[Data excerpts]
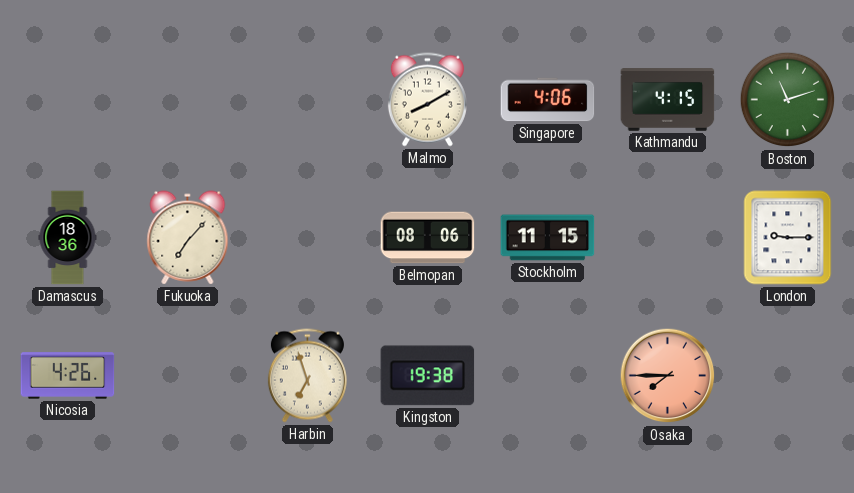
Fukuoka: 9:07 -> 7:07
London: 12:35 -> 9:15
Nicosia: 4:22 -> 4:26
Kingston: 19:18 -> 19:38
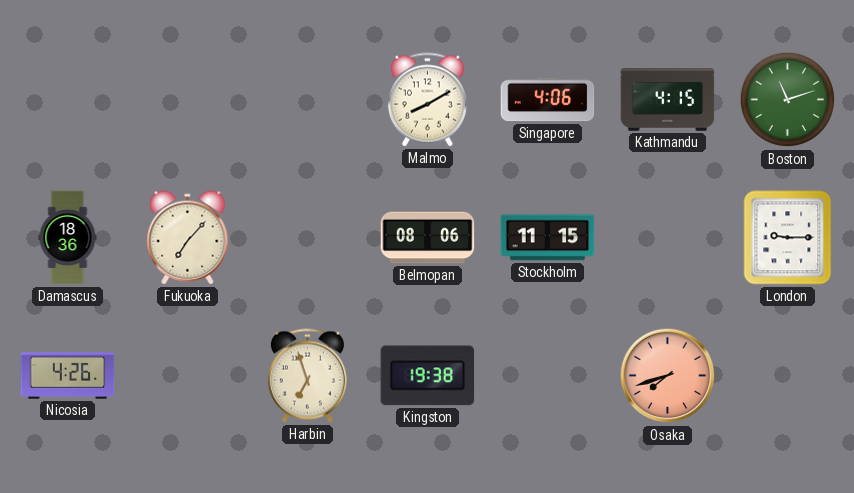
Osaka: 7:45 -> 7:42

* **What you have to do**:
Copy every line of the clock update records above word for word, leaving out the picture markers.

* **Result of this task**:
Fukuoka: 9:07 -> 7:07
London: 12:35 -> 9:15
Nicosia: 4:22 -> 4:26
Kingston: 19:18 -> 19:38
Osaka: 7:45 -> 7:42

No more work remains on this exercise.